WHAT YOU NEED TO DO: Return each line of the entries that holds the string "DIGITS".

DATA EXTRACT:
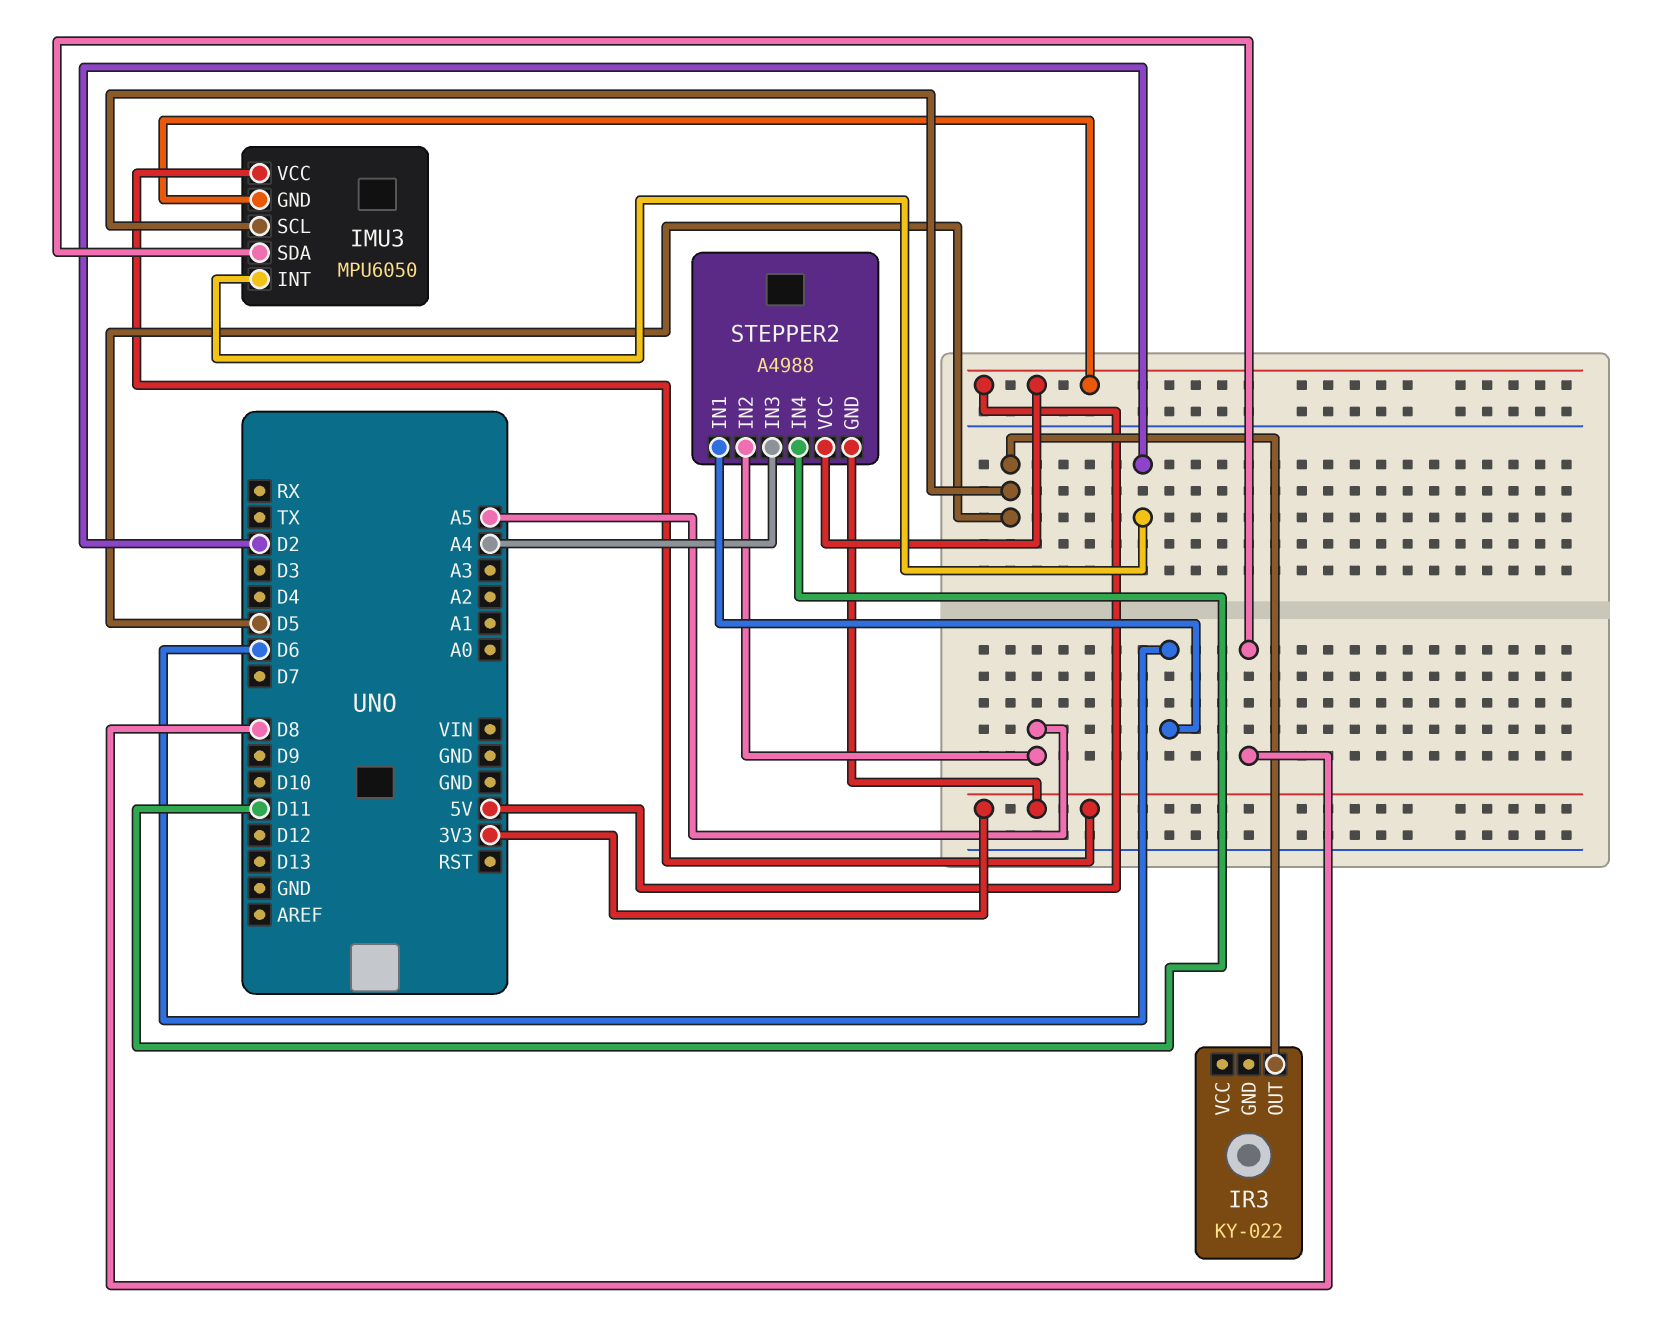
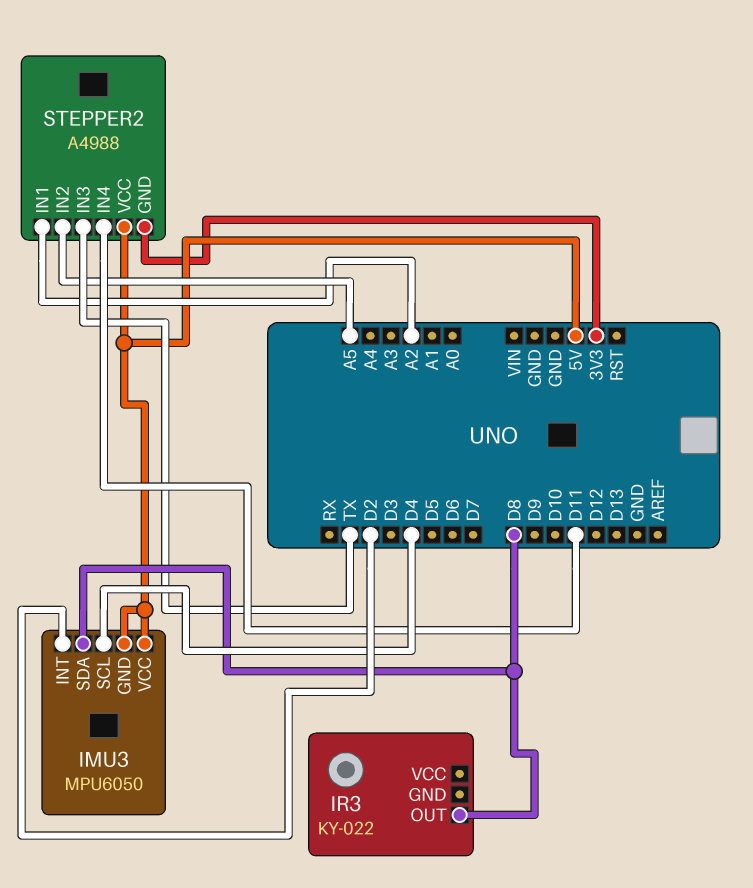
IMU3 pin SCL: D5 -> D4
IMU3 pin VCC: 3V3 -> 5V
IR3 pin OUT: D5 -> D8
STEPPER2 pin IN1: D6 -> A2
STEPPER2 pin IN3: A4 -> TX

==

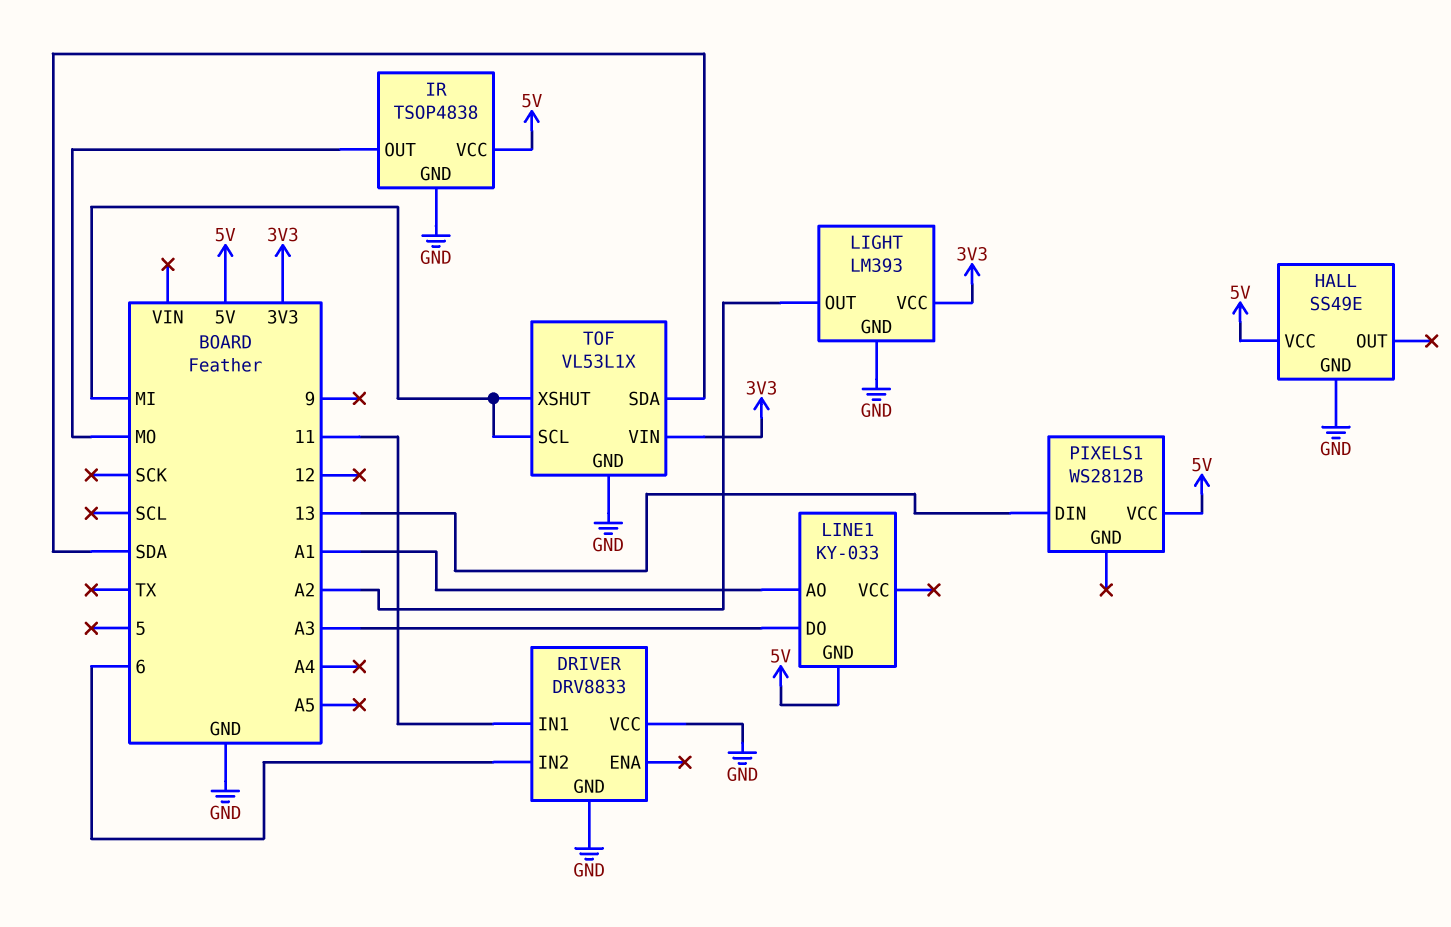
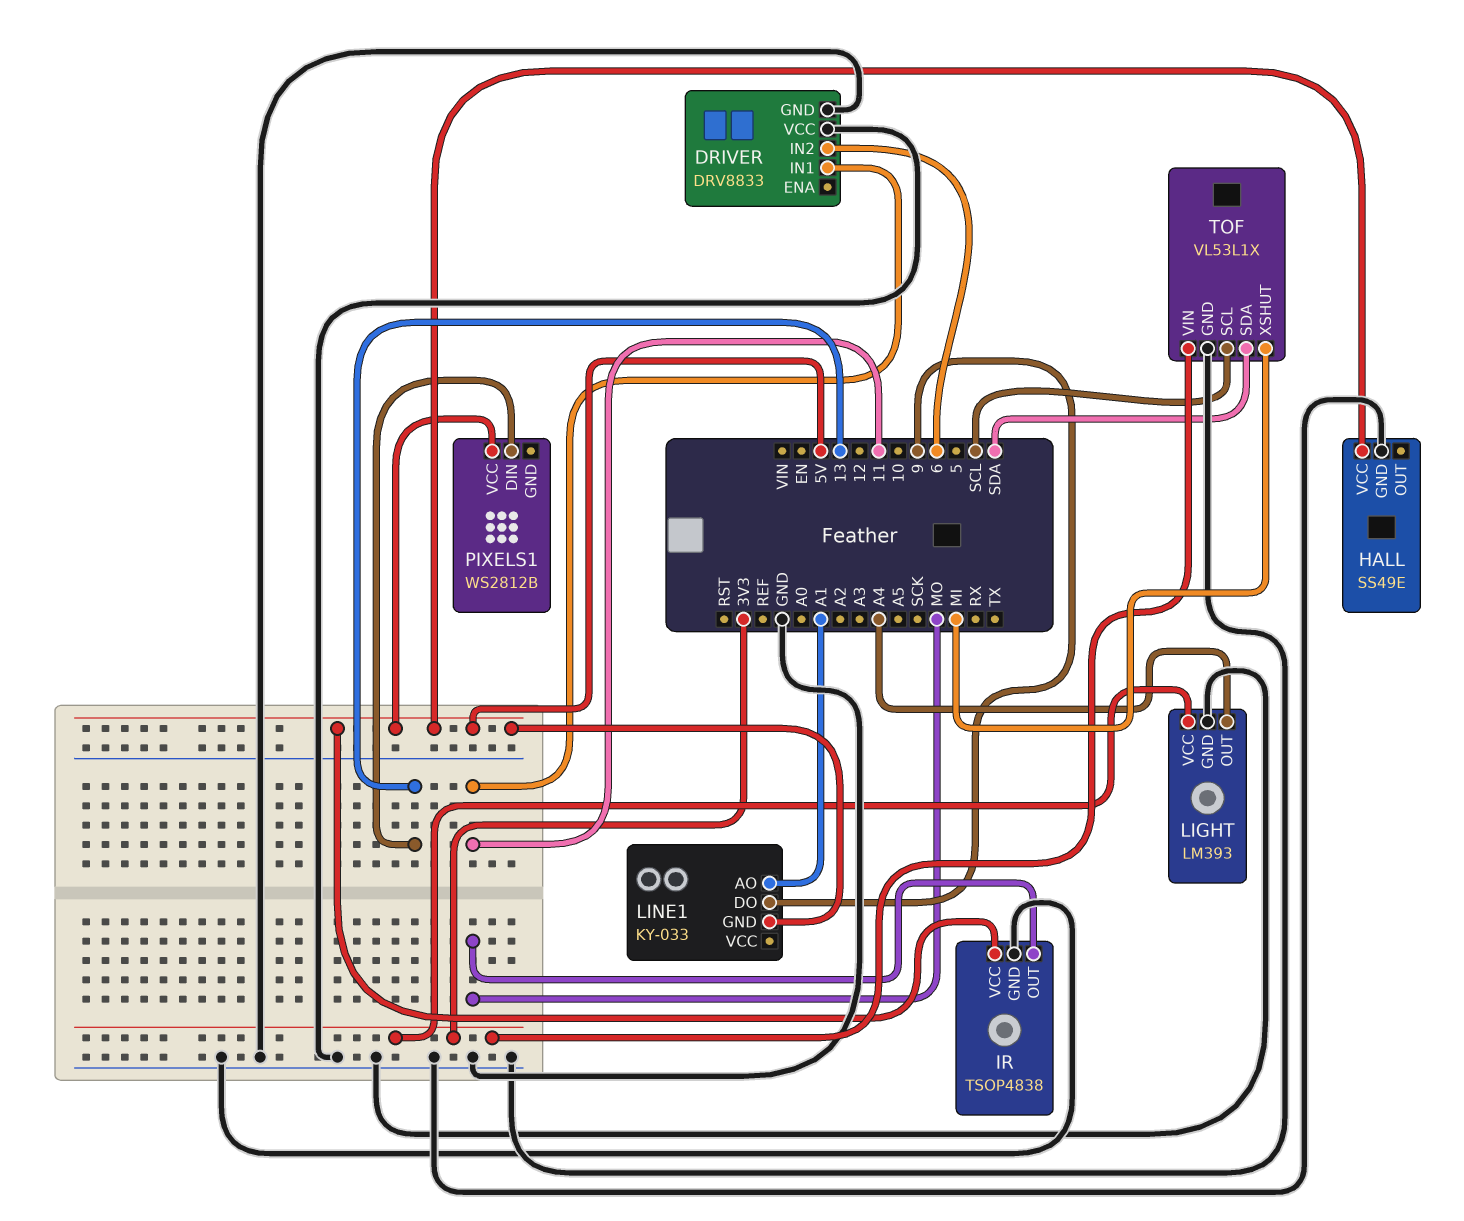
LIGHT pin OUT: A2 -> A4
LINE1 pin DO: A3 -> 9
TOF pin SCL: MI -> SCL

==

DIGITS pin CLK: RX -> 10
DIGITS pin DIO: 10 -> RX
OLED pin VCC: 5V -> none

SOLUTION BELOW:
DIGITS pin CLK: RX -> 10
DIGITS pin DIO: 10 -> RX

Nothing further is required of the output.